▸ Description of the task: Set the pictures aside and transcribe exactly the lines from the one containing "rug: (143, 119) -> (179, 109), moved" through the final line of the records.

(Saved data entries)
^^^^^^^^^^^^^^^^

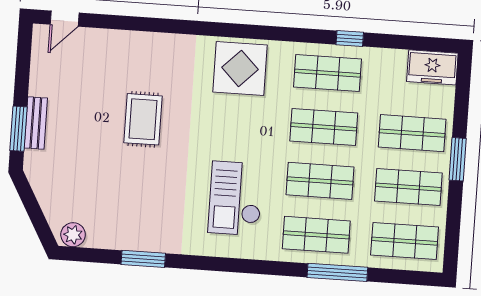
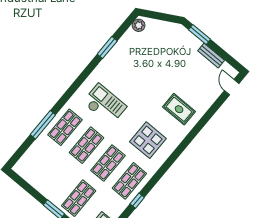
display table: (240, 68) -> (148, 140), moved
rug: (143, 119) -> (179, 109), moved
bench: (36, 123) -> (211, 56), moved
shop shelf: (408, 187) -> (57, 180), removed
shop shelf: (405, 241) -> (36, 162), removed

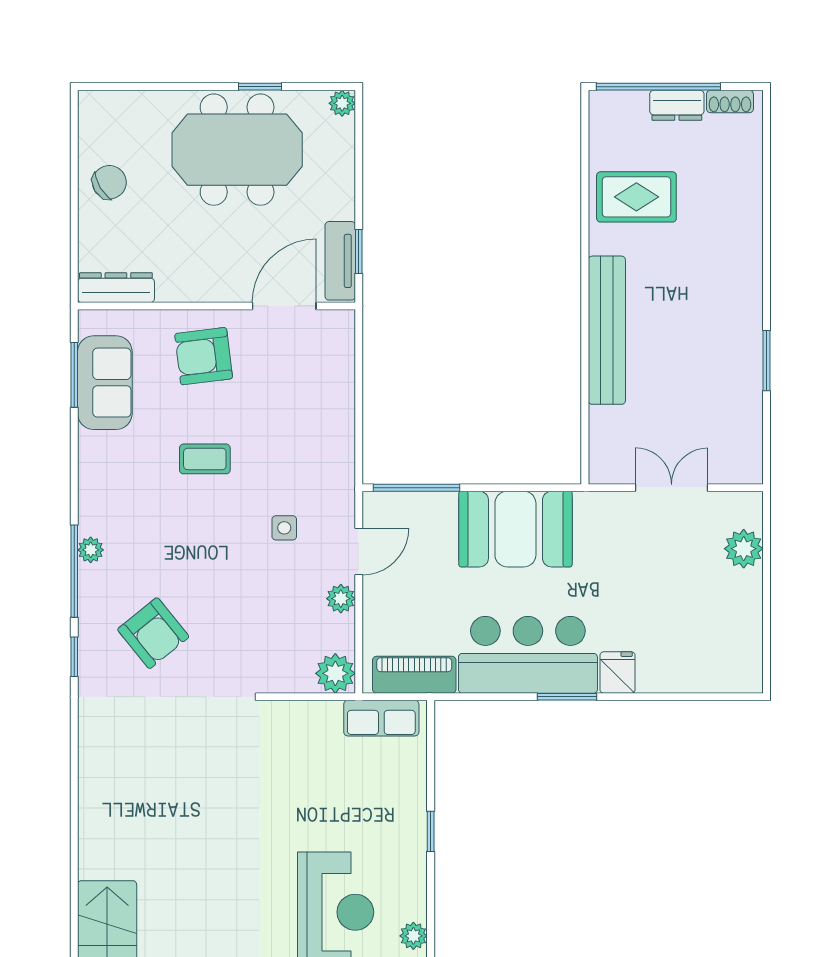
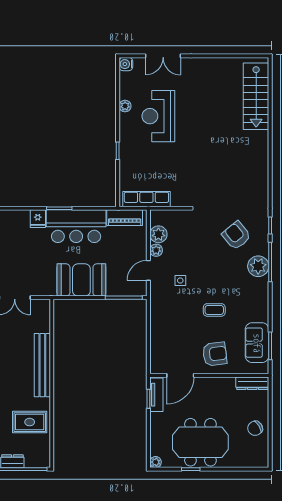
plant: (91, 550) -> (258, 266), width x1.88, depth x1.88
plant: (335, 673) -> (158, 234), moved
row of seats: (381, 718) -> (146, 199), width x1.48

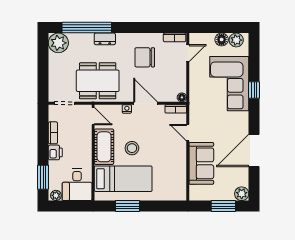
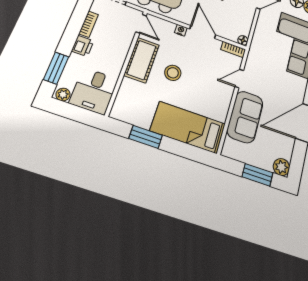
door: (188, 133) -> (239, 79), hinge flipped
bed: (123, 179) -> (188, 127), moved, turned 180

^^^^^^^^^^^^^^^^

▸ The answer:
rug: (143, 119) -> (179, 109), moved
bench: (36, 123) -> (211, 56), moved
shop shelf: (408, 187) -> (57, 180), removed
shop shelf: (405, 241) -> (36, 162), removed

plant: (91, 550) -> (258, 266), width x1.88, depth x1.88
plant: (335, 673) -> (158, 234), moved
row of seats: (381, 718) -> (146, 199), width x1.48

door: (188, 133) -> (239, 79), hinge flipped
bed: (123, 179) -> (188, 127), moved, turned 180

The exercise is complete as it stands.